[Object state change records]
-----
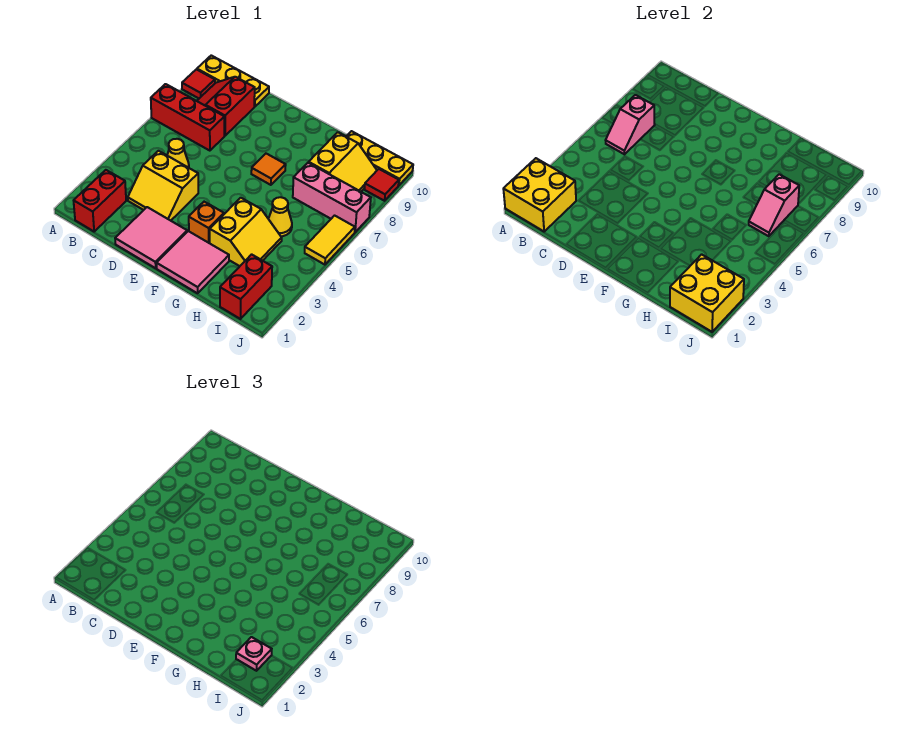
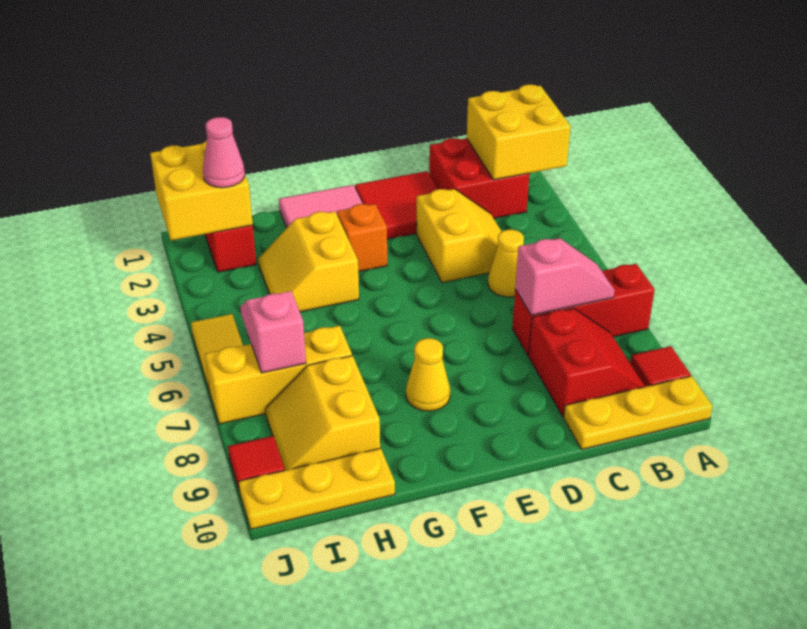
red brick B1:B2 level 1 -> red brick B1:C2 level 1
pink slope B6:B7 level 2 top 7 -> pink slope B7:C7 level 2 top C
yellow slope C3:D4 level 1 top 4 -> yellow slope C3:D4 level 1 top D
pink tile D1:E2 level 1 -> red tile D1:E2 level 1
orange tile F7 level 1 -> none
yellow cone H5 level 1 -> yellow cone F8 level 1
pink brick H7:J7 level 1 -> yellow brick H7:J7 level 1
pink plate I2 level 3 -> pink cone I2 level 3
-----
_PROBLEM STATEMENT_:
Only the records are wanted, copied exactly, with the pictures dropped.

_ANSWER AREA_:
red brick B1:B2 level 1 -> red brick B1:C2 level 1
pink slope B6:B7 level 2 top 7 -> pink slope B7:C7 level 2 top C
yellow slope C3:D4 level 1 top 4 -> yellow slope C3:D4 level 1 top D
pink tile D1:E2 level 1 -> red tile D1:E2 level 1
orange tile F7 level 1 -> none
yellow cone H5 level 1 -> yellow cone F8 level 1
pink brick H7:J7 level 1 -> yellow brick H7:J7 level 1
pink plate I2 level 3 -> pink cone I2 level 3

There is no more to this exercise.